- [Assigned task]:
Your answer must be the lines from the one containing "(290, 181) = (383, 337): none -> green heart" through the last line below, copied exactly, with no pictures.

- [Data records]:
++++++++

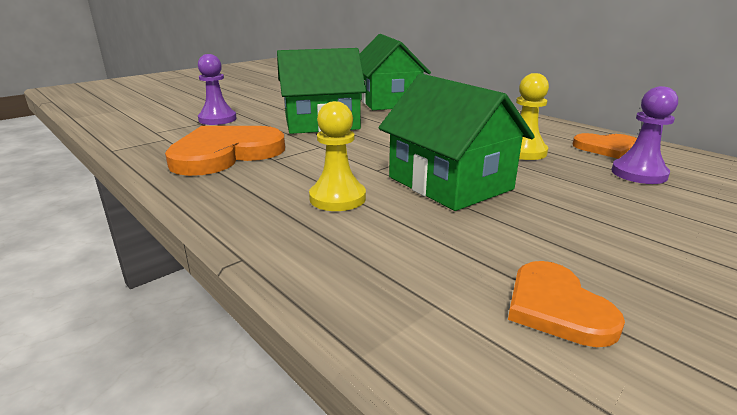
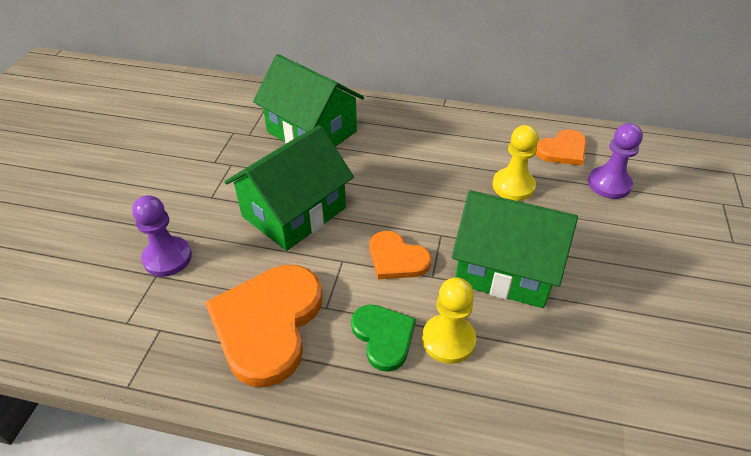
camera: 35 degrees left, 20 degrees up
(290, 181) = (383, 337): none -> green heart
(557, 307) = (678, 381): orange heart -> orange heart (396, 258)

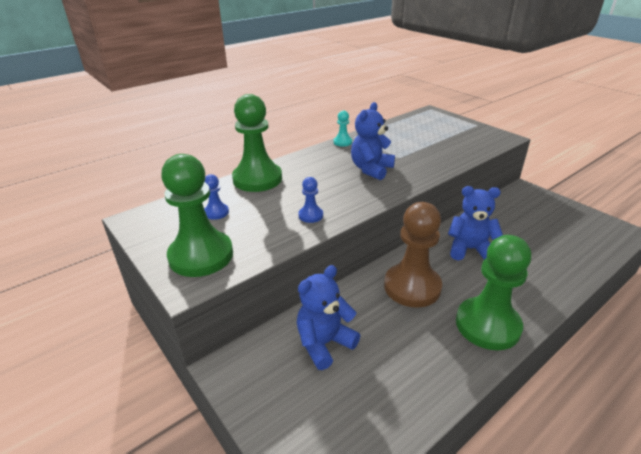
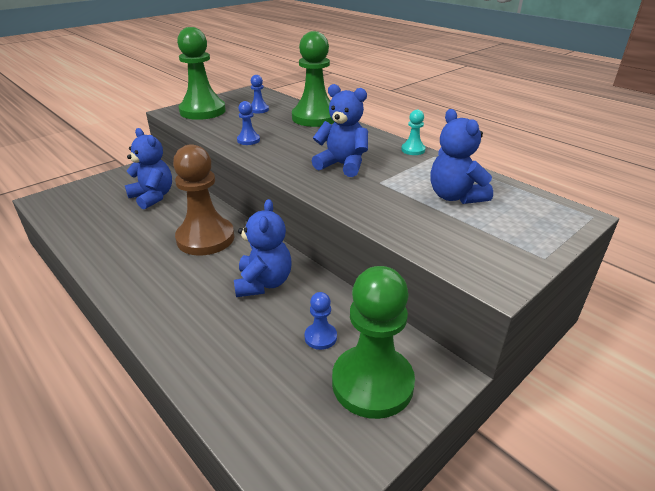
camera: 85 degrees right, 0 degrees up
(416, 136) = (455, 196): none -> blue teddy bear
(487, 325) = (138, 279): green pawn -> green pawn (372, 383)
(516, 225) = (320, 337): none -> blue pawn

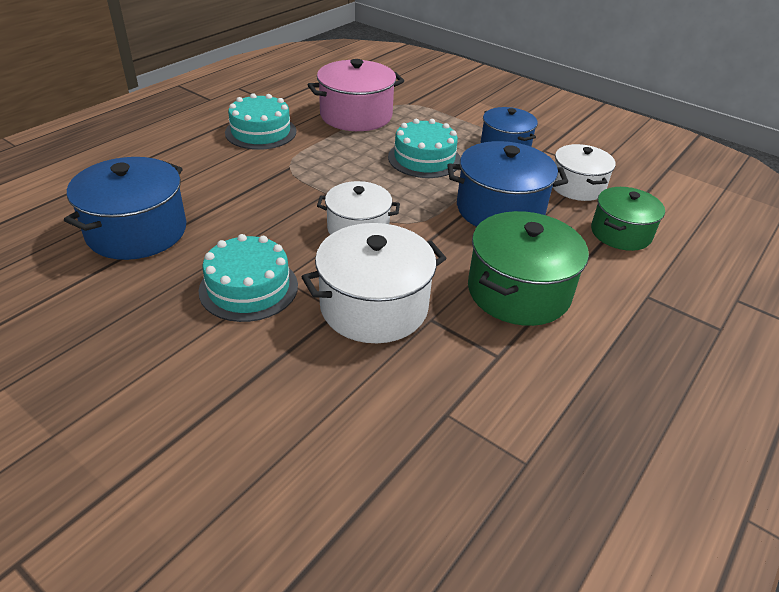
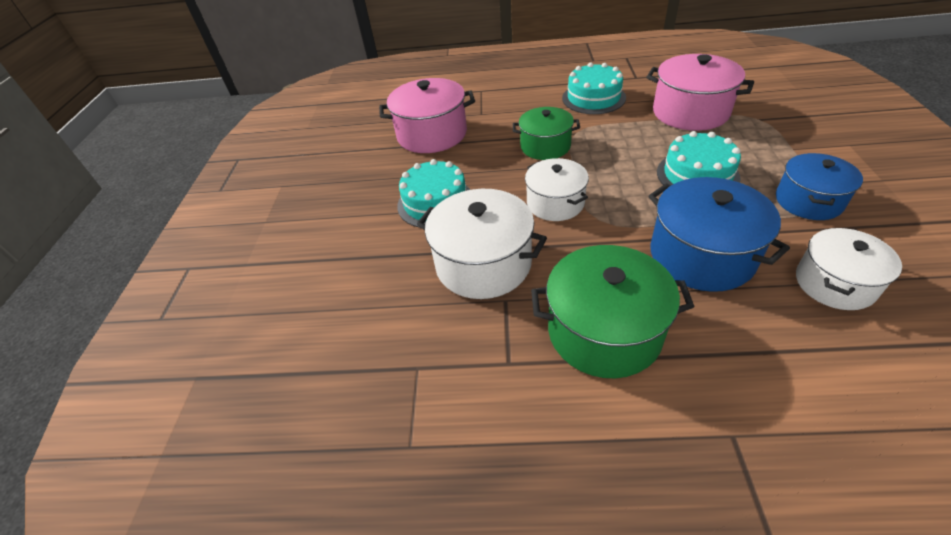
camera: 60 degrees right, 5 degrees up
(137, 231) = (432, 134): blue pot -> pink pot
(621, 233) = (810, 359): green pot -> green pot (545, 146)

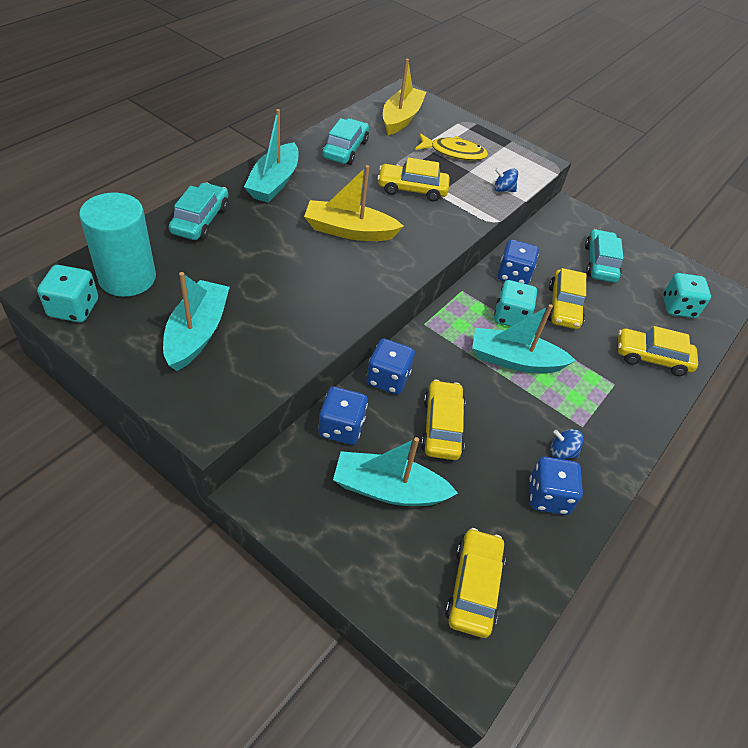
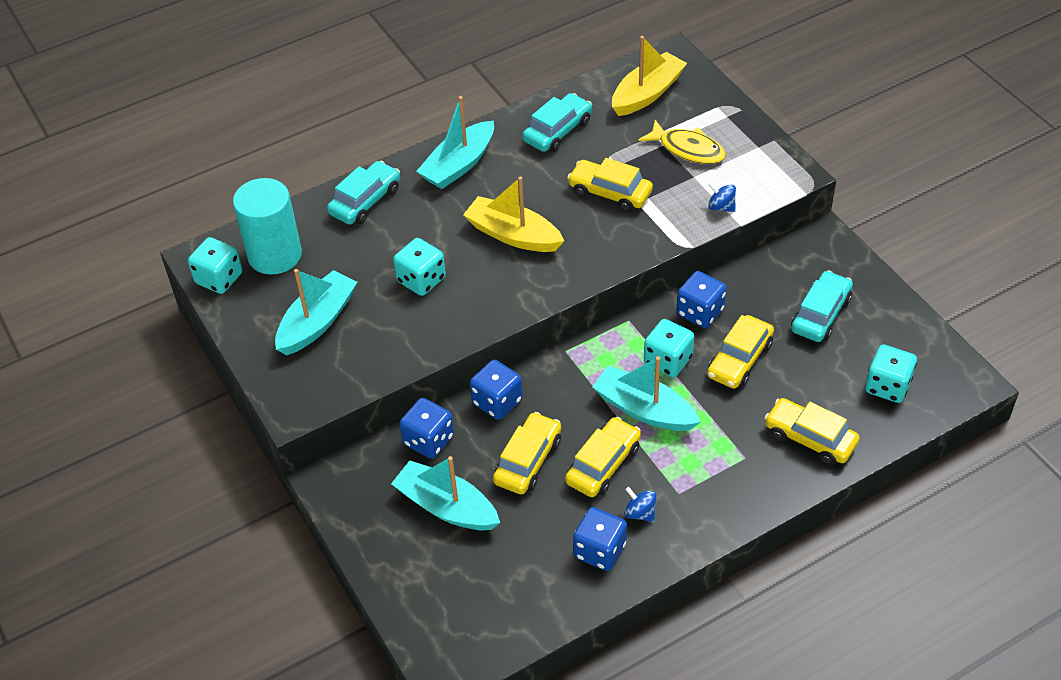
camera: 30 degrees right, 0 degrees up
(284, 279) = (421, 280): none -> turquoise dice
(473, 587) = (482, 608): yellow car -> yellow car (603, 464)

++++++++

- [Response area]:
(290, 181) = (383, 337): none -> green heart
(557, 307) = (678, 381): orange heart -> orange heart (396, 258)

camera: 85 degrees right, 0 degrees up
(416, 136) = (455, 196): none -> blue teddy bear
(487, 325) = (138, 279): green pawn -> green pawn (372, 383)
(516, 225) = (320, 337): none -> blue pawn

camera: 60 degrees right, 5 degrees up
(137, 231) = (432, 134): blue pot -> pink pot
(621, 233) = (810, 359): green pot -> green pot (545, 146)

camera: 30 degrees right, 0 degrees up
(284, 279) = (421, 280): none -> turquoise dice
(473, 587) = (482, 608): yellow car -> yellow car (603, 464)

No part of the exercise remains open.